====== GIVEN DATA

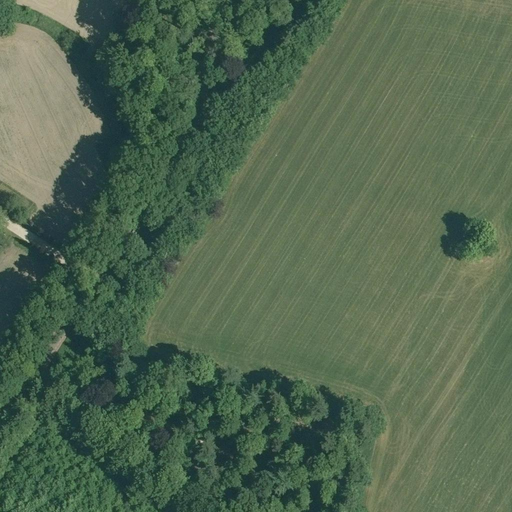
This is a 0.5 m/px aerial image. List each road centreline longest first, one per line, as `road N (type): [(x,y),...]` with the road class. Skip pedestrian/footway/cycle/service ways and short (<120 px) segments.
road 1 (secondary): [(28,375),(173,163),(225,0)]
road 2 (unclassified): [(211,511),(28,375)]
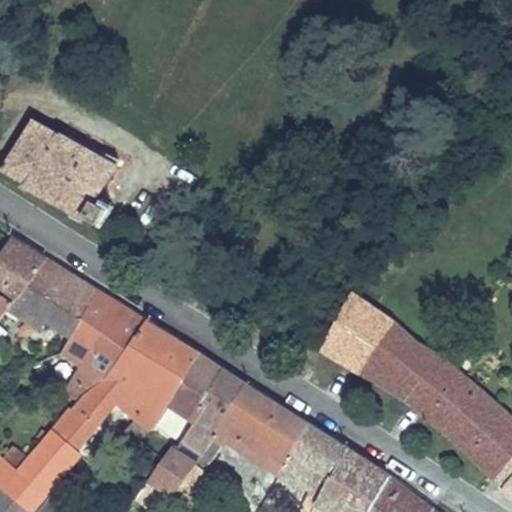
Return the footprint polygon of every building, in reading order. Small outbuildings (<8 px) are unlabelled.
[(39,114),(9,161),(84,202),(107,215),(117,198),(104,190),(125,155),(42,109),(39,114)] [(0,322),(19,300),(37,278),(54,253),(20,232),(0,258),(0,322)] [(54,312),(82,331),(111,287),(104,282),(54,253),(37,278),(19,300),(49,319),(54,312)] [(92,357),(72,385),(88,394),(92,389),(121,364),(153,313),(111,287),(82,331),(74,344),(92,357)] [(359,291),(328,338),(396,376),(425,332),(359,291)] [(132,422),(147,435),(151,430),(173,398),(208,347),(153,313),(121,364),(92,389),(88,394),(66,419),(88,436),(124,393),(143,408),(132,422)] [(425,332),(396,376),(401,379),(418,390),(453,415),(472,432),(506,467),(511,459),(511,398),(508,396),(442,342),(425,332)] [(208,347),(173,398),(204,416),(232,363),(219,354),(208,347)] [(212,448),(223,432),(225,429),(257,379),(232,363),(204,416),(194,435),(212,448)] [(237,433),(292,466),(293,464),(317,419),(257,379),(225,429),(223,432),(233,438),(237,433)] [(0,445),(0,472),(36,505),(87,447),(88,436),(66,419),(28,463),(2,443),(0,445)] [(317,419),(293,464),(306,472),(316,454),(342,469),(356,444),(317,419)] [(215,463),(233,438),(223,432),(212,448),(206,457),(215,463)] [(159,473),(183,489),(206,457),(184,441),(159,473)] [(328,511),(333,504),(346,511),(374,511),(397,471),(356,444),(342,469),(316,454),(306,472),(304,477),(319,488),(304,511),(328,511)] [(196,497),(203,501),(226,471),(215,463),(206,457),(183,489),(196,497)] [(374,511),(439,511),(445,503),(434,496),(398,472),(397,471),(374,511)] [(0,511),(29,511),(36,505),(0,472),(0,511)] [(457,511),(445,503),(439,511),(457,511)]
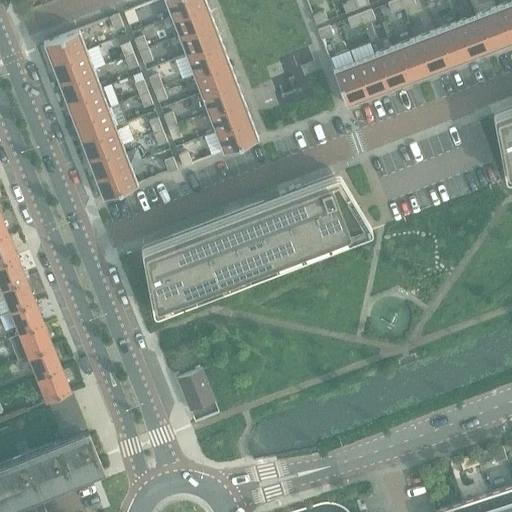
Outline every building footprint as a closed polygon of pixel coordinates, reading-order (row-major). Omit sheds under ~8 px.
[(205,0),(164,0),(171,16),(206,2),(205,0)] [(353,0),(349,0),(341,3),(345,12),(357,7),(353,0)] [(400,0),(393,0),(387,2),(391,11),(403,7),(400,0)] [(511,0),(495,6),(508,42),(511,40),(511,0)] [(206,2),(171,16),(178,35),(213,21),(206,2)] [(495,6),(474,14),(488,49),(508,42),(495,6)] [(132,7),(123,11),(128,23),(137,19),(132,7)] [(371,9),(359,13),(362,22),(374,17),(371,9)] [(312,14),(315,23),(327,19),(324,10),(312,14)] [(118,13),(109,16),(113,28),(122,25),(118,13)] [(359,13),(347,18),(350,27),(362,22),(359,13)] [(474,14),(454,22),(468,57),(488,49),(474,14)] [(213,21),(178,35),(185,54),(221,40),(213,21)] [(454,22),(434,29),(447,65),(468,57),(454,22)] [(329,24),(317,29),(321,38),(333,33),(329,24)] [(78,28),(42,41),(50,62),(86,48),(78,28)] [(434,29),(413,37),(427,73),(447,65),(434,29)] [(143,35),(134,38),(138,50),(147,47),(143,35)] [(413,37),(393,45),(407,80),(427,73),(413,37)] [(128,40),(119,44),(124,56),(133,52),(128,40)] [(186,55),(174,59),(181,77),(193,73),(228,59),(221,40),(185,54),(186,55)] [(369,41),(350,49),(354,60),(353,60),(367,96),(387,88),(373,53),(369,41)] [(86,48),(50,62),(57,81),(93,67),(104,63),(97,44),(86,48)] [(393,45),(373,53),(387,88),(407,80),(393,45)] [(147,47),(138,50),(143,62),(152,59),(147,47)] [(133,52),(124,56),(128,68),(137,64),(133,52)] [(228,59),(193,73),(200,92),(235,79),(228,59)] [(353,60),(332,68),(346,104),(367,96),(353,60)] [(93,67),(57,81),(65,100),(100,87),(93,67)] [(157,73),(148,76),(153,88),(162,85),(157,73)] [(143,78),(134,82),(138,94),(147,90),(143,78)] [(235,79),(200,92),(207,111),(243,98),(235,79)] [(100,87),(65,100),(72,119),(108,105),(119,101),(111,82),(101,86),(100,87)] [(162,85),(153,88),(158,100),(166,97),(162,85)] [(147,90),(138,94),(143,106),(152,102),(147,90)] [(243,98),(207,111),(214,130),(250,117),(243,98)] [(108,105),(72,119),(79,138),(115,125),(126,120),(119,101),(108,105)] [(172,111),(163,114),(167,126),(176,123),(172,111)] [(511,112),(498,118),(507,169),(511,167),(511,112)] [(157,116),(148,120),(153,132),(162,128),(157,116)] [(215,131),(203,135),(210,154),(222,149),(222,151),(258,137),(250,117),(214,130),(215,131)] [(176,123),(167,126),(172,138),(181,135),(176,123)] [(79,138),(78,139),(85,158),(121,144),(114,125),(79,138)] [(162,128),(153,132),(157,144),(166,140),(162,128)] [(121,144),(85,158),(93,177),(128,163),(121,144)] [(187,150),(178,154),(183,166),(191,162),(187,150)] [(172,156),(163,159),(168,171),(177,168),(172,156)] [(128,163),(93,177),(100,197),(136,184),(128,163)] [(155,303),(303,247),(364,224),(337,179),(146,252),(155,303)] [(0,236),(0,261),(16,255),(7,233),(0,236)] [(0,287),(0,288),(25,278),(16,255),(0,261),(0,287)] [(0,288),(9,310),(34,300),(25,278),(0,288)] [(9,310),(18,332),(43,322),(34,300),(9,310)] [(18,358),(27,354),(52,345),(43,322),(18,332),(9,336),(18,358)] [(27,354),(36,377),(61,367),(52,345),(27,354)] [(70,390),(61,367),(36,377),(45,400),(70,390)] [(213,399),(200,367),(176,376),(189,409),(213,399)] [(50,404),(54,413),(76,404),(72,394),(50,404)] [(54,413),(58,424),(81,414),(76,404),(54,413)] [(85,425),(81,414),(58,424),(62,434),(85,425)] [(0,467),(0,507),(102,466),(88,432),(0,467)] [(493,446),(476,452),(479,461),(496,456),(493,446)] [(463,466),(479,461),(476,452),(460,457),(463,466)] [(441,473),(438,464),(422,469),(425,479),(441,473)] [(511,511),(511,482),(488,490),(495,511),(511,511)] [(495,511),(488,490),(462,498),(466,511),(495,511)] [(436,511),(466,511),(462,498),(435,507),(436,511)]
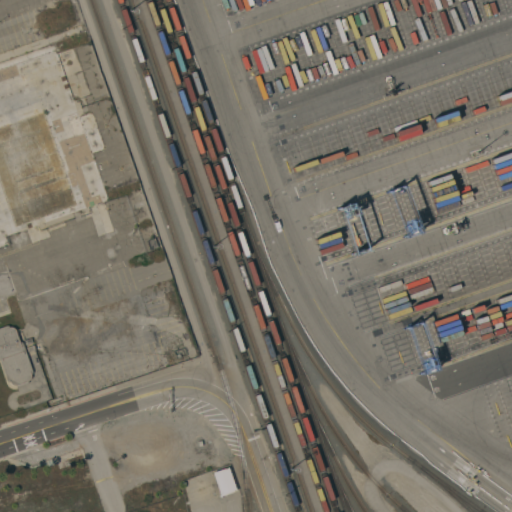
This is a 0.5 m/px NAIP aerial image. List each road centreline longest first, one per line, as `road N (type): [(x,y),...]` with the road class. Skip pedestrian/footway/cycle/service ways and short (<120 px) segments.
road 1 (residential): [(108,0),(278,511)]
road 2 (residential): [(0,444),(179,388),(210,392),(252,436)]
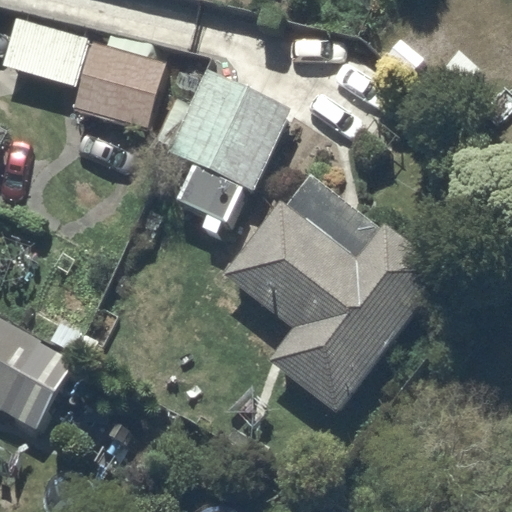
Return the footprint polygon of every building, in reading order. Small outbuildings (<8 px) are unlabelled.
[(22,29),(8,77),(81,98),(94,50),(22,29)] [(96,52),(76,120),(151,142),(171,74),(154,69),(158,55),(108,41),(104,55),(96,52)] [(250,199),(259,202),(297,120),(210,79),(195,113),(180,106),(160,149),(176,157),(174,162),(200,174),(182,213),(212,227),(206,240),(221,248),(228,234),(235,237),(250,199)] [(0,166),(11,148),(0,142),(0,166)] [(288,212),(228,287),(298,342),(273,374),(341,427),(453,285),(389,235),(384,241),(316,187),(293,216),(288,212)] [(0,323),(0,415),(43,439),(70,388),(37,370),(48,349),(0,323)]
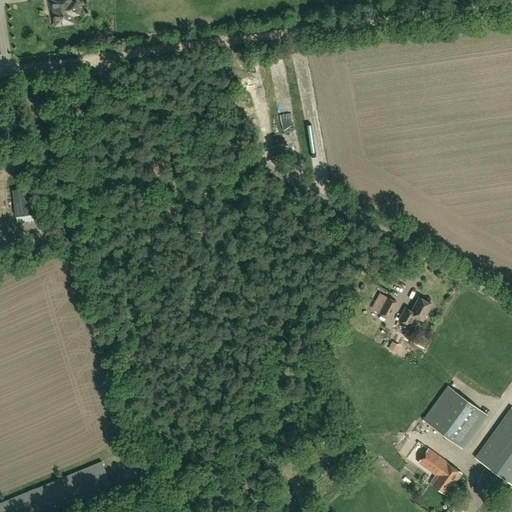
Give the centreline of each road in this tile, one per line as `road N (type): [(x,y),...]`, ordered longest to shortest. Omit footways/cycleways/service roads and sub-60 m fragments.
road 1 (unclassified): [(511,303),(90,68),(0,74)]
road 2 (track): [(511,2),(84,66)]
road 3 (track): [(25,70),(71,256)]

============
====== GIVEN DATA

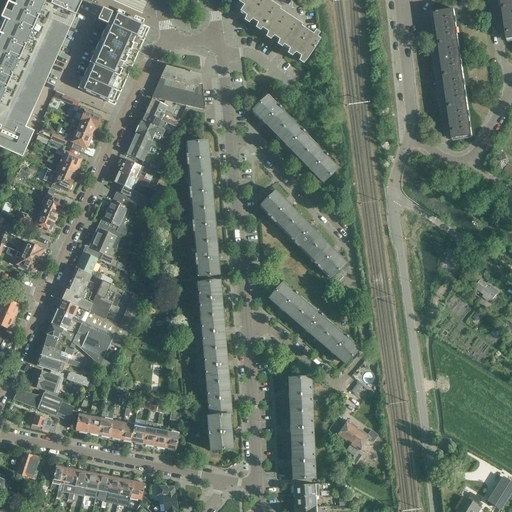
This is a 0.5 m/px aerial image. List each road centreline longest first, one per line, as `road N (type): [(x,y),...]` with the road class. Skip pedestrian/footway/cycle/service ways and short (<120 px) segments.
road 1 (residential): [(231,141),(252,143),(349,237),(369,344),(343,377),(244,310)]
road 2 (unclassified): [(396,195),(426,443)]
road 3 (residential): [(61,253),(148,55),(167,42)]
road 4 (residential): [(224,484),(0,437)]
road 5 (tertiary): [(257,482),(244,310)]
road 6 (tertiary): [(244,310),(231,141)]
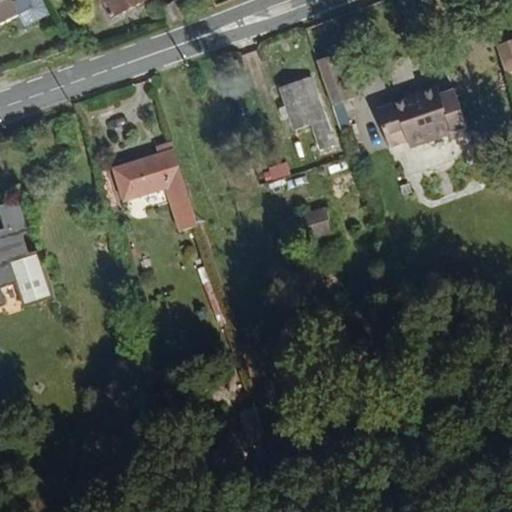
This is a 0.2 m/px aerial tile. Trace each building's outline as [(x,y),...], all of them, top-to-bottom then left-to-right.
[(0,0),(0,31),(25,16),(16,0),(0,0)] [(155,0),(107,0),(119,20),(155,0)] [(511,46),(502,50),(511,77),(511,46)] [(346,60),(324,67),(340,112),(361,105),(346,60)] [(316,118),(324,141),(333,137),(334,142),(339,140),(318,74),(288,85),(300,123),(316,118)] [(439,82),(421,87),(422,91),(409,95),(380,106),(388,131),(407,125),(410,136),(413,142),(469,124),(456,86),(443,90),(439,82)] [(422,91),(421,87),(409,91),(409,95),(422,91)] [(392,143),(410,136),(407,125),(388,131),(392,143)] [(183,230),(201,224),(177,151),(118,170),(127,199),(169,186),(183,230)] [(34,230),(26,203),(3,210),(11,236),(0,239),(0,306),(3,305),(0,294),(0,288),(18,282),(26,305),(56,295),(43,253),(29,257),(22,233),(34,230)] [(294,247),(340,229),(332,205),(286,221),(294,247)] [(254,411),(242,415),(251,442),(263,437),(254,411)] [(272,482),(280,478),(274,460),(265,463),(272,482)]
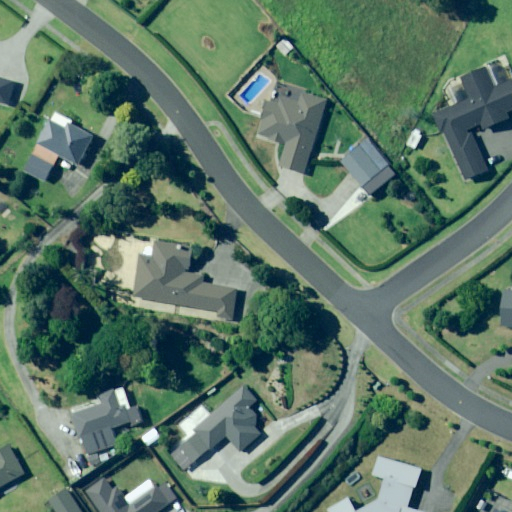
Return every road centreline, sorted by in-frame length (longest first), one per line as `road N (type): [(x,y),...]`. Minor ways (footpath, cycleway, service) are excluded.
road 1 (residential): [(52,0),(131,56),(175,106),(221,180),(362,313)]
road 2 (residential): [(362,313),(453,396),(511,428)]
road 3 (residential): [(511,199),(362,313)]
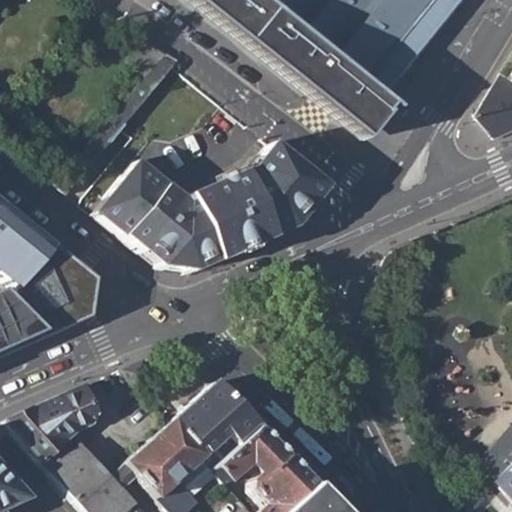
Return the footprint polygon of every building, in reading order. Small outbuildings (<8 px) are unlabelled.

============
====== GIVEN DATA

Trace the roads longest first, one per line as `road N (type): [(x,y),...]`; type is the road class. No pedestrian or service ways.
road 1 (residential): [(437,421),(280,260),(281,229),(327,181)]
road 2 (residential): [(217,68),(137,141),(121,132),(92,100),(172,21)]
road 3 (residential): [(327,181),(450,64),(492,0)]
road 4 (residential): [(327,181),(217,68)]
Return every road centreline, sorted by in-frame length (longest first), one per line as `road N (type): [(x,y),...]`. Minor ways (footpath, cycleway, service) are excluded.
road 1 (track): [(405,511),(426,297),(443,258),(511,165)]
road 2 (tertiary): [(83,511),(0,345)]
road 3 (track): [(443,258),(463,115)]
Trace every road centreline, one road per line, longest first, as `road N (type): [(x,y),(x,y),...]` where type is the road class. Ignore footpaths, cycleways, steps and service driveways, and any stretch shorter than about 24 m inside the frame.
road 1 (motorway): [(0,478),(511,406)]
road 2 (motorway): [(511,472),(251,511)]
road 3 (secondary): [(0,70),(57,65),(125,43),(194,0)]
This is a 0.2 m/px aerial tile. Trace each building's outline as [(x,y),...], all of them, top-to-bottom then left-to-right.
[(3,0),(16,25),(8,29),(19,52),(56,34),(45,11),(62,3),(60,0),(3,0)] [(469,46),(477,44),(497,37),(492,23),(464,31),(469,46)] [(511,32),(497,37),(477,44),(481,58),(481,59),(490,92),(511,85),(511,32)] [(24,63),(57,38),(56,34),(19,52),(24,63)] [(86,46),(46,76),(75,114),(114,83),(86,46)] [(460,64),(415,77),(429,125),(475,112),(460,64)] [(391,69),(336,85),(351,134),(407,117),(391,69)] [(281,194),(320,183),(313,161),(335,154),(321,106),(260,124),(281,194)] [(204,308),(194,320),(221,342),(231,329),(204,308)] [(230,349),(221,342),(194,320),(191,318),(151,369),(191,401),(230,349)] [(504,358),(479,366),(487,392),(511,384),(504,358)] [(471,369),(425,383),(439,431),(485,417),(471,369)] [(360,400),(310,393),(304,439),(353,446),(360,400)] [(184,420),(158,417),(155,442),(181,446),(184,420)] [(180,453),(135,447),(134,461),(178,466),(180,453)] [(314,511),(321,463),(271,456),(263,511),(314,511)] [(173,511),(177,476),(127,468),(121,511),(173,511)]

============

**WRITTEN PROBLEM:**
Put the lines of the data above into a numbered list, starting at the line containing "Give the centreline" and ending at the line containing "road 3 (track): [(25,70),(71,256)]", and leave out any blank lines.

**IN RESPONSE:**
1. Give the centreline of each road in this tile, one per line as `road N (type): [(x,y),...]`, ordered longest to shortest. Omit footways/cycleways/service roads and sub-60 m fragments.
2. road 1 (unclassified): [(511,303),(90,68),(0,74)]
3. road 2 (track): [(511,2),(84,66)]
4. road 3 (track): [(25,70),(71,256)]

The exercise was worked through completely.